Nothing but a verbatim copy of the data, minus the images, should be returned.

- - -

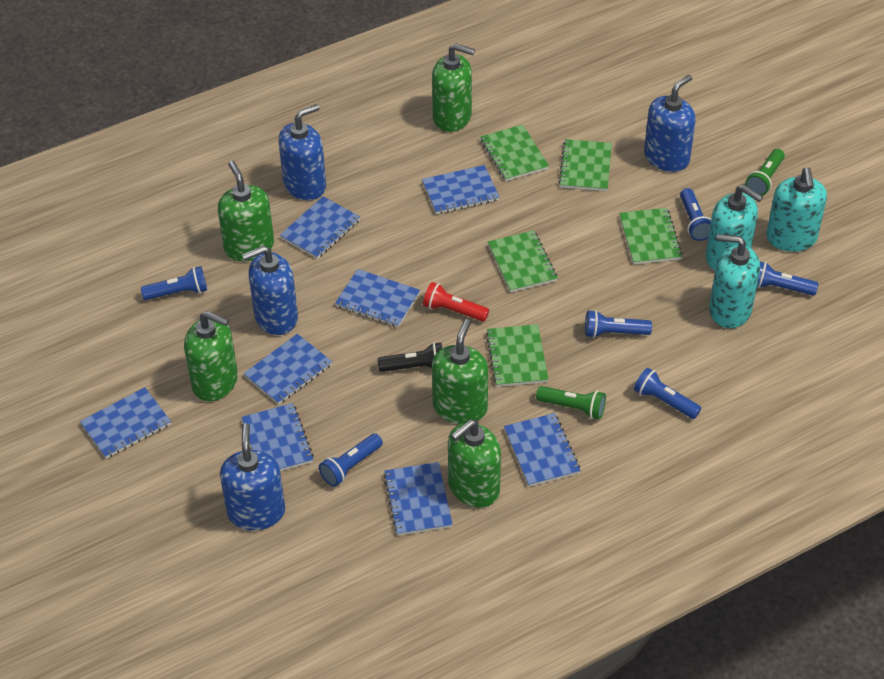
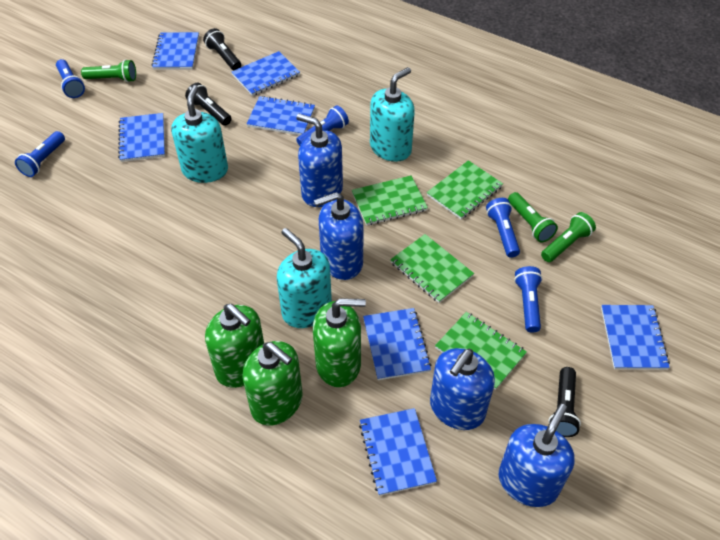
black flashlight: [377,342,442,372] = 1 -> [185,83,232,126] [203,28,241,70] [548,367,581,437] = 3
blue flashlight: [141,266,207,300] [319,433,383,487] [585,310,652,338] [634,368,701,419] [680,188,711,241] [757,262,819,296] = 6 -> [15,131,65,177] [56,59,85,98] [296,105,349,146] [486,198,520,258] [514,266,542,333] = 5
blue notebook: [80,387,171,459] [241,403,314,471] [243,334,332,405] [280,196,360,259] [335,269,420,327] [384,462,453,536] [422,165,499,214] [504,413,581,487] = 8 -> [118,113,165,162] [152,32,199,70] [231,51,300,96] [247,96,315,135] [359,408,437,496] [363,308,431,380] [601,305,670,370] = 7
green flashlight: [536,386,606,419] [745,149,785,196] = 2 -> [81,59,136,82] [508,192,558,243] [541,212,596,262] = 3
green notebook: [480,124,549,181] [486,324,549,387] [488,230,557,293] [559,139,612,191] [619,208,683,265] = 5 -> [352,176,428,226] [390,234,474,303] [427,160,503,219] [435,312,527,390] = 4
green soap dispenser: [184,311,238,401] [218,161,274,261] [432,43,475,132] [432,319,488,424] [448,419,501,508] = 5 -> [205,304,264,388] [242,341,302,425] [313,298,366,387] = 3
red flashlight: [423,282,489,322] = 1 -> none = 0

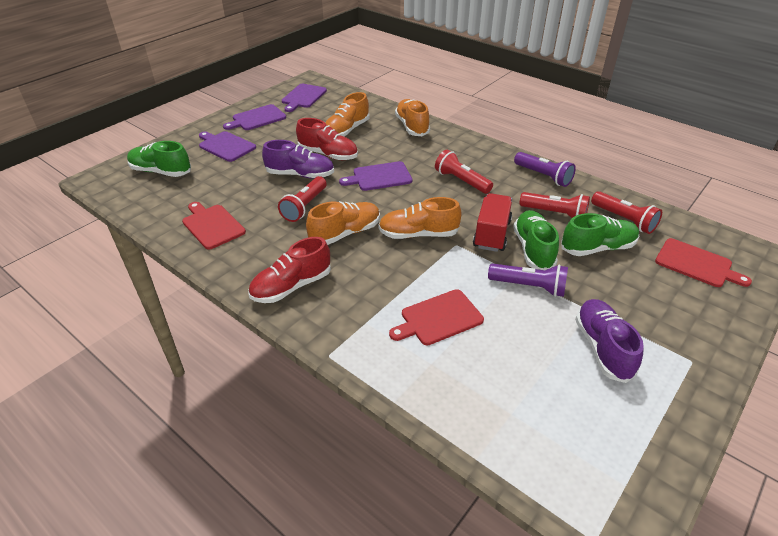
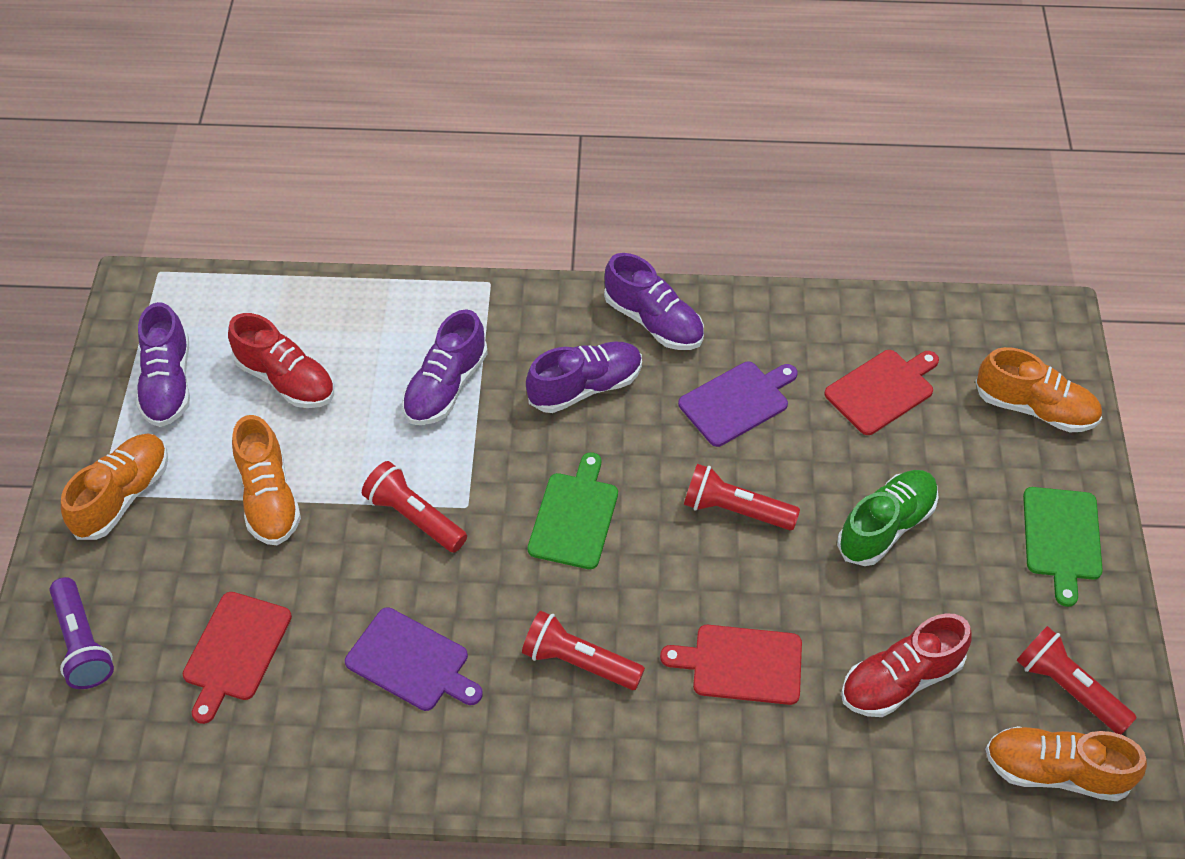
green cutting board: none = 0 -> [528,452,618,569] [1023,487,1103,607] = 2
green shoe: [127,141,191,177] [513,210,559,270] [561,213,639,256] = 3 -> [837,470,939,566] = 1
purple cutting board: [199,131,256,162] [223,104,286,130] [282,84,327,112] [339,161,412,191] = 4 -> [345,607,483,711] [678,362,798,447] = 2
purple flashlight: [488,263,568,297] [514,152,576,187] = 2 -> [50,577,114,689] = 1
purple shoe: [262,140,334,179] [575,299,644,383] = 2 -> [136,302,190,427] [402,309,488,425] [526,341,642,413] [604,253,704,350] = 4
red truck: [473,193,512,252] = 1 -> none = 0

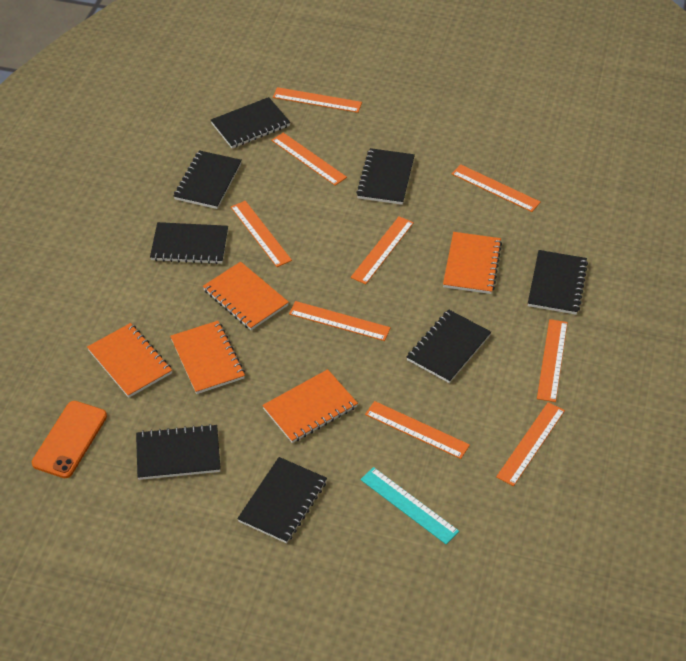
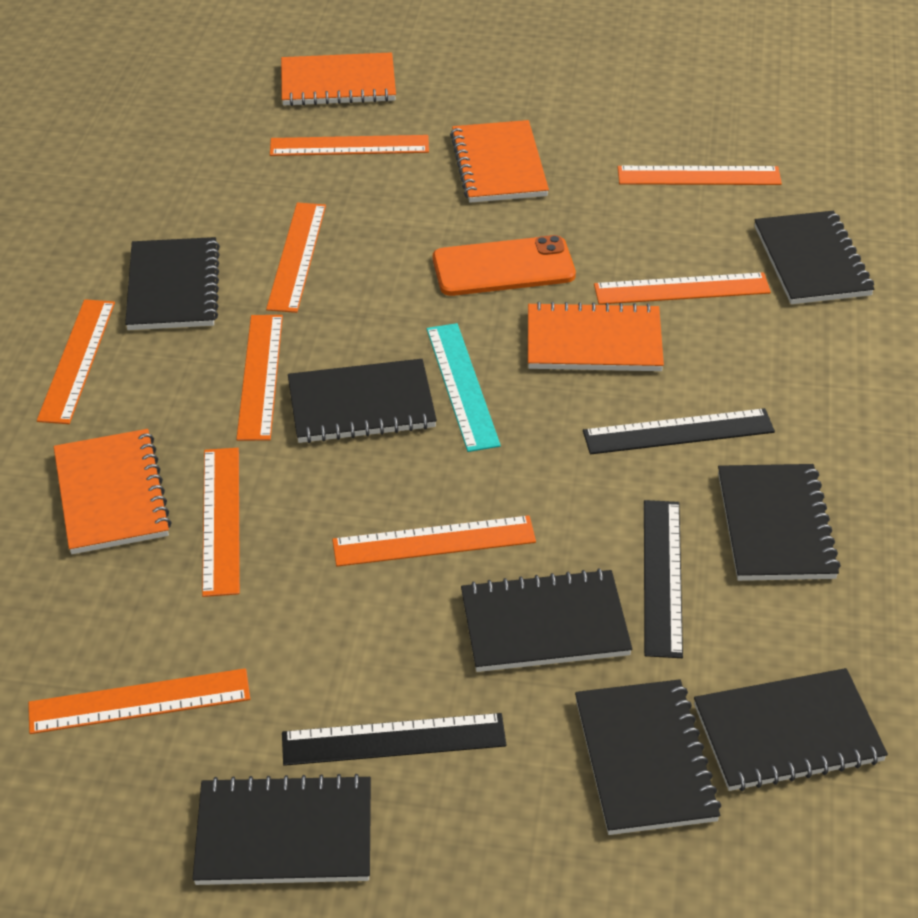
black ruler: none = 0 -> [282,713,506,766] [583,408,775,454] [644,500,683,658] = 3
orange notebook: [87,323,172,398] [170,321,245,394] [203,262,289,330] [262,369,358,443] [443,232,502,294] = 5 -> [54,429,172,554] [281,52,396,106] [450,120,549,203] [528,302,664,371] = 4

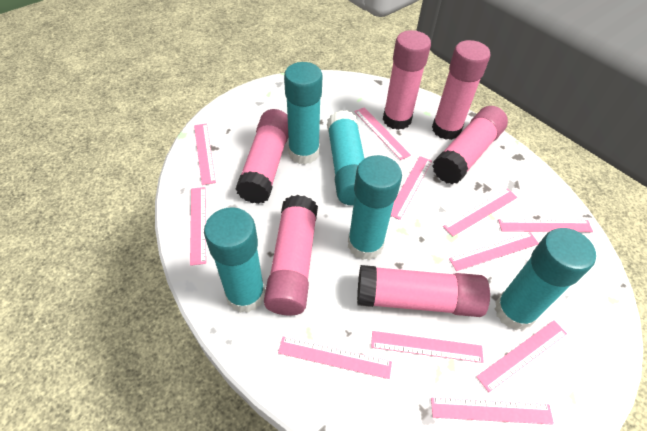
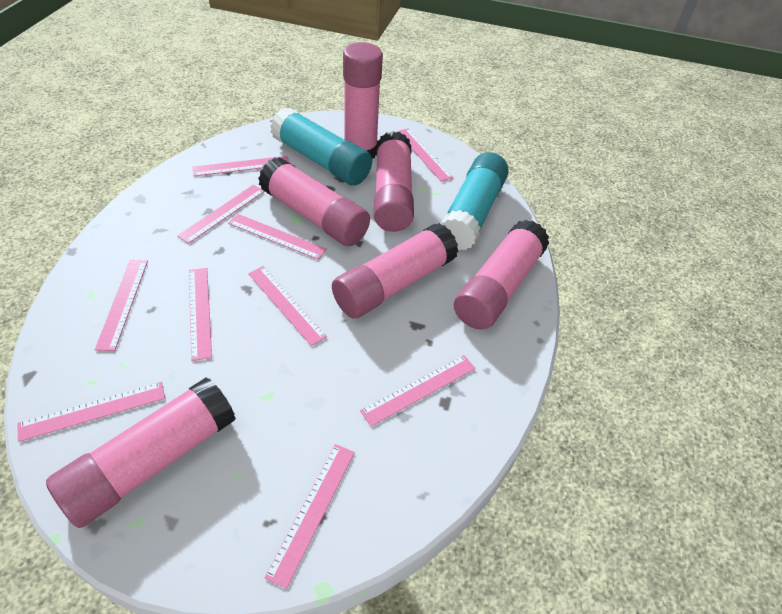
pink ruler: [190,187,206,266] [194,123,216,185] [278,337,392,379] [354,108,411,160] [371,331,483,363] [391,156,432,220] [431,398,554,425] [443,188,518,237] [449,232,539,271] [476,320,567,392] [498,219,593,232] = 11 -> [17,382,165,442] [95,260,148,351] [177,185,265,244] [189,268,212,361] [193,156,289,176] [228,214,327,260] [248,266,327,346] [264,444,355,589] [360,355,476,426] [397,128,453,182] = 10
turquoise glue stick: [204,207,265,313] [284,62,322,164] [327,110,364,205] [348,155,402,260] [495,228,596,330] = 5 -> [270,107,372,186] [440,152,508,251] = 2

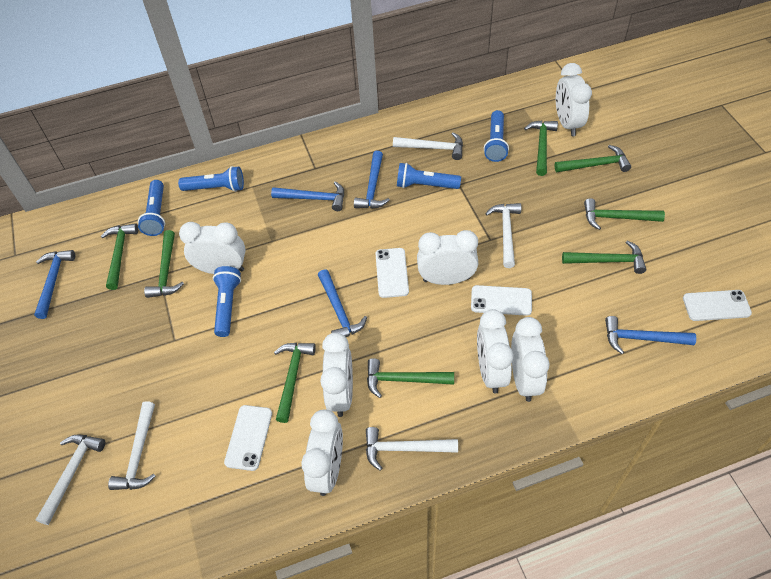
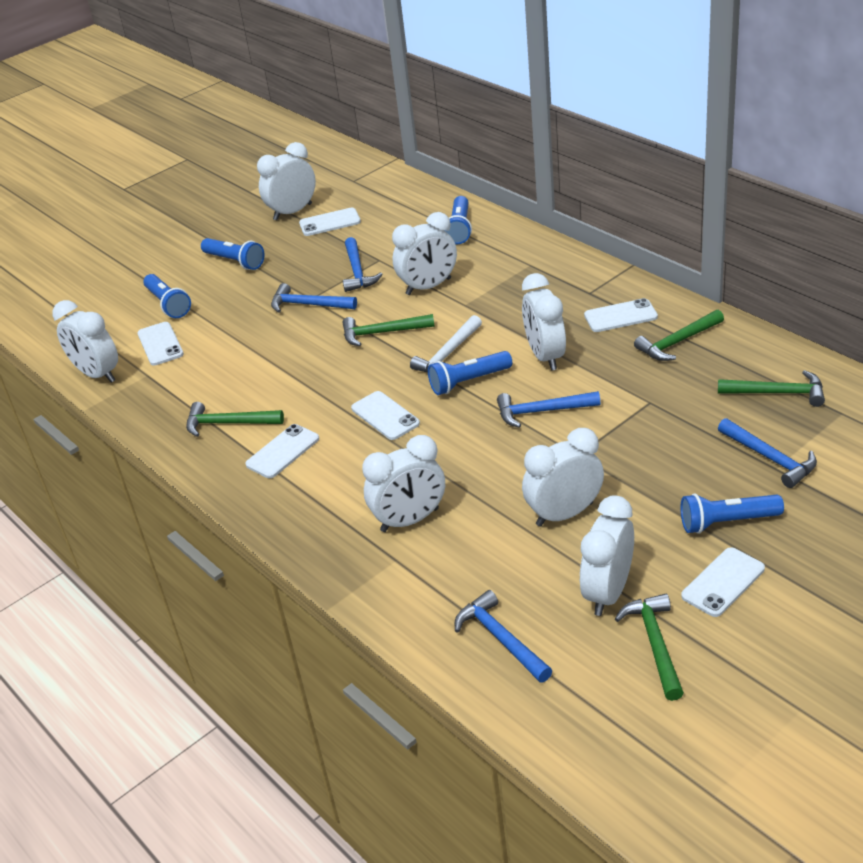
green hammer: [101,223,138,290] [144,230,184,298] [274,343,316,423] [367,358,454,398] [524,121,558,176] [555,145,631,172] [562,240,646,274] [584,198,665,230] = 8 -> [186,402,284,437] [343,314,435,346] [615,594,684,701] [634,310,724,361] [718,370,825,407] = 5
white hammer: [36,434,105,525] [108,401,156,490] [366,427,458,471] [393,132,463,160] [485,203,521,268] = 5 -> [410,315,482,372] = 1
white phone: [224,405,272,471] [375,248,409,298] [471,285,532,316] [683,290,752,321] = 4 -> [137,322,184,365] [245,424,319,478] [299,208,361,236] [351,391,420,440] [584,298,658,332] [681,547,765,617] = 6

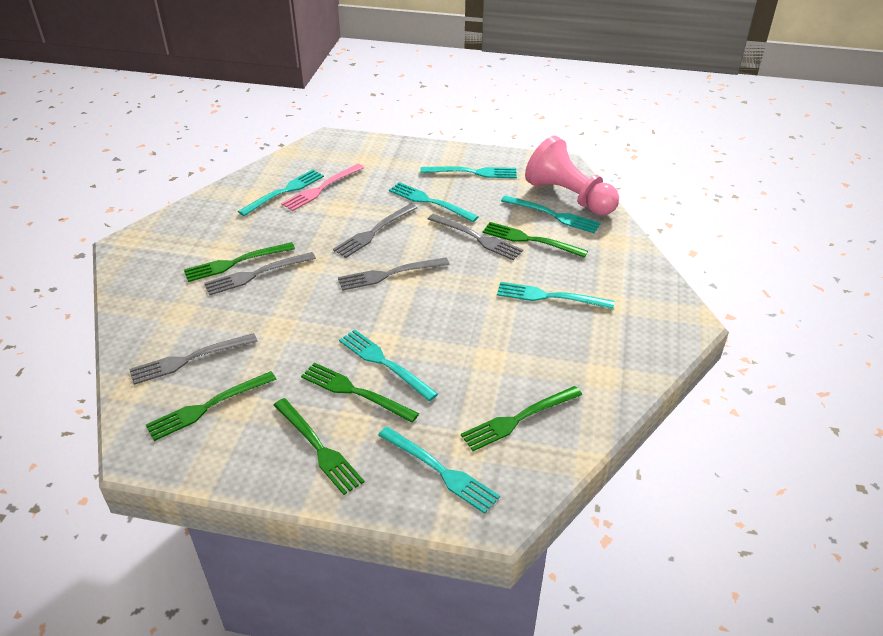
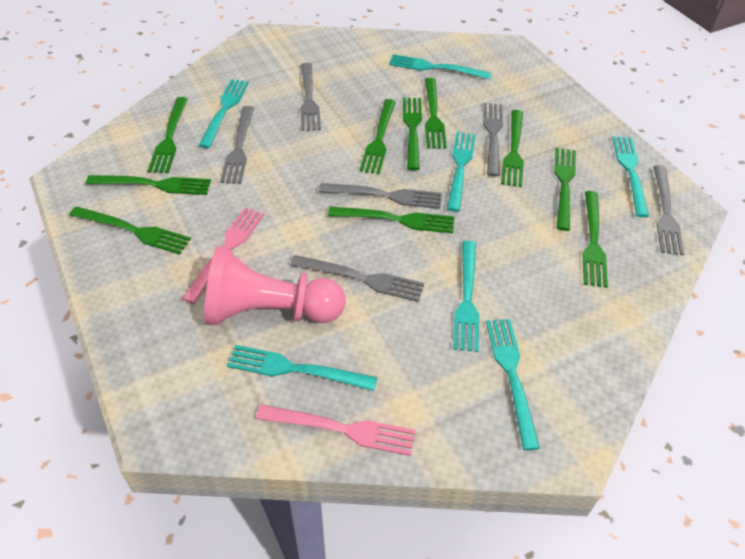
green fork: [146,371,277,441] [184,242,295,282] [274,398,365,495] [301,362,419,423] [461,386,582,451] [483,222,588,258] = 6 -> [69,206,191,254] [86,175,211,195] [148,97,188,173] [328,207,454,233] [359,99,396,174] [403,98,422,170] [425,78,447,149] [501,110,524,187] [554,148,576,231] [582,191,608,288] = 10
grey fork: [129,333,257,385] [204,252,316,295] [333,203,417,258] [338,257,450,291] [428,214,523,260] = 5 -> [220,106,254,184] [290,255,424,302] [300,63,321,131] [319,183,442,209] [483,103,503,177] [653,165,684,255] = 6
pink fork: [281,164,364,211] = 1 -> [182,208,264,304] [256,404,415,456] = 2

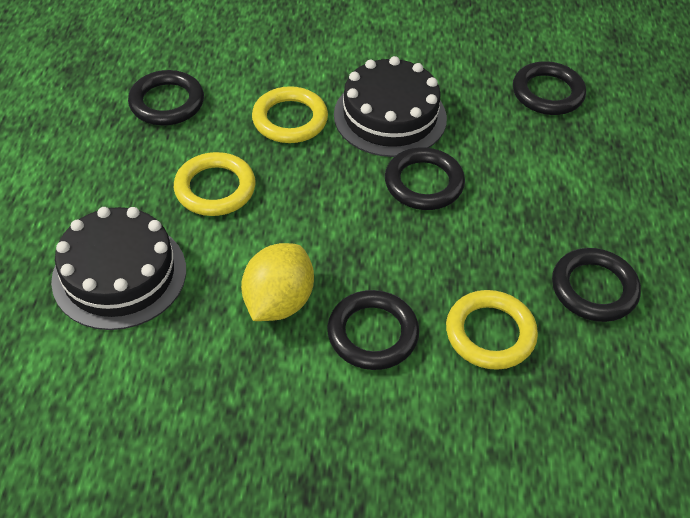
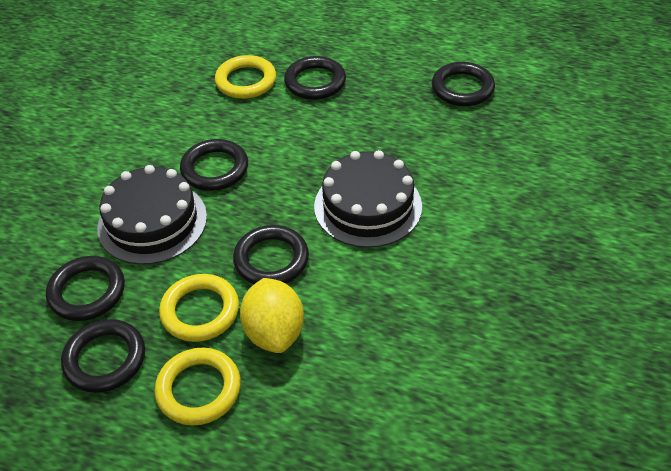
black ring: [128,70,204,126] [327,290,419,370] [385,147,465,210] [513,61,586,115] [552,248,641,322] = 5 -> [46,256,125,321] [61,319,145,393] [180,139,248,191] [233,225,309,284] [284,56,346,100] [432,62,495,106] = 6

- - -

> _Solution for this problem_:
black flashlight: [377,342,442,372] = 1 -> [185,83,232,126] [203,28,241,70] [548,367,581,437] = 3
blue flashlight: [141,266,207,300] [319,433,383,487] [585,310,652,338] [634,368,701,419] [680,188,711,241] [757,262,819,296] = 6 -> [15,131,65,177] [56,59,85,98] [296,105,349,146] [486,198,520,258] [514,266,542,333] = 5
blue notebook: [80,387,171,459] [241,403,314,471] [243,334,332,405] [280,196,360,259] [335,269,420,327] [384,462,453,536] [422,165,499,214] [504,413,581,487] = 8 -> [118,113,165,162] [152,32,199,70] [231,51,300,96] [247,96,315,135] [359,408,437,496] [363,308,431,380] [601,305,670,370] = 7
green flashlight: [536,386,606,419] [745,149,785,196] = 2 -> [81,59,136,82] [508,192,558,243] [541,212,596,262] = 3
green notebook: [480,124,549,181] [486,324,549,387] [488,230,557,293] [559,139,612,191] [619,208,683,265] = 5 -> [352,176,428,226] [390,234,474,303] [427,160,503,219] [435,312,527,390] = 4
green soap dispenser: [184,311,238,401] [218,161,274,261] [432,43,475,132] [432,319,488,424] [448,419,501,508] = 5 -> [205,304,264,388] [242,341,302,425] [313,298,366,387] = 3
red flashlight: [423,282,489,322] = 1 -> none = 0

green cutting board: none = 0 -> [528,452,618,569] [1023,487,1103,607] = 2
green shoe: [127,141,191,177] [513,210,559,270] [561,213,639,256] = 3 -> [837,470,939,566] = 1
purple cutting board: [199,131,256,162] [223,104,286,130] [282,84,327,112] [339,161,412,191] = 4 -> [345,607,483,711] [678,362,798,447] = 2
purple flashlight: [488,263,568,297] [514,152,576,187] = 2 -> [50,577,114,689] = 1
purple shoe: [262,140,334,179] [575,299,644,383] = 2 -> [136,302,190,427] [402,309,488,425] [526,341,642,413] [604,253,704,350] = 4
red truck: [473,193,512,252] = 1 -> none = 0

black ruler: none = 0 -> [282,713,506,766] [583,408,775,454] [644,500,683,658] = 3
orange notebook: [87,323,172,398] [170,321,245,394] [203,262,289,330] [262,369,358,443] [443,232,502,294] = 5 -> [54,429,172,554] [281,52,396,106] [450,120,549,203] [528,302,664,371] = 4

pink ruler: [190,187,206,266] [194,123,216,185] [278,337,392,379] [354,108,411,160] [371,331,483,363] [391,156,432,220] [431,398,554,425] [443,188,518,237] [449,232,539,271] [476,320,567,392] [498,219,593,232] = 11 -> [17,382,165,442] [95,260,148,351] [177,185,265,244] [189,268,212,361] [193,156,289,176] [228,214,327,260] [248,266,327,346] [264,444,355,589] [360,355,476,426] [397,128,453,182] = 10
turquoise glue stick: [204,207,265,313] [284,62,322,164] [327,110,364,205] [348,155,402,260] [495,228,596,330] = 5 -> [270,107,372,186] [440,152,508,251] = 2

green hammer: [101,223,138,290] [144,230,184,298] [274,343,316,423] [367,358,454,398] [524,121,558,176] [555,145,631,172] [562,240,646,274] [584,198,665,230] = 8 -> [186,402,284,437] [343,314,435,346] [615,594,684,701] [634,310,724,361] [718,370,825,407] = 5
white hammer: [36,434,105,525] [108,401,156,490] [366,427,458,471] [393,132,463,160] [485,203,521,268] = 5 -> [410,315,482,372] = 1
white phone: [224,405,272,471] [375,248,409,298] [471,285,532,316] [683,290,752,321] = 4 -> [137,322,184,365] [245,424,319,478] [299,208,361,236] [351,391,420,440] [584,298,658,332] [681,547,765,617] = 6

green fork: [146,371,277,441] [184,242,295,282] [274,398,365,495] [301,362,419,423] [461,386,582,451] [483,222,588,258] = 6 -> [69,206,191,254] [86,175,211,195] [148,97,188,173] [328,207,454,233] [359,99,396,174] [403,98,422,170] [425,78,447,149] [501,110,524,187] [554,148,576,231] [582,191,608,288] = 10
grey fork: [129,333,257,385] [204,252,316,295] [333,203,417,258] [338,257,450,291] [428,214,523,260] = 5 -> [220,106,254,184] [290,255,424,302] [300,63,321,131] [319,183,442,209] [483,103,503,177] [653,165,684,255] = 6
pink fork: [281,164,364,211] = 1 -> [182,208,264,304] [256,404,415,456] = 2

black ring: [128,70,204,126] [327,290,419,370] [385,147,465,210] [513,61,586,115] [552,248,641,322] = 5 -> [46,256,125,321] [61,319,145,393] [180,139,248,191] [233,225,309,284] [284,56,346,100] [432,62,495,106] = 6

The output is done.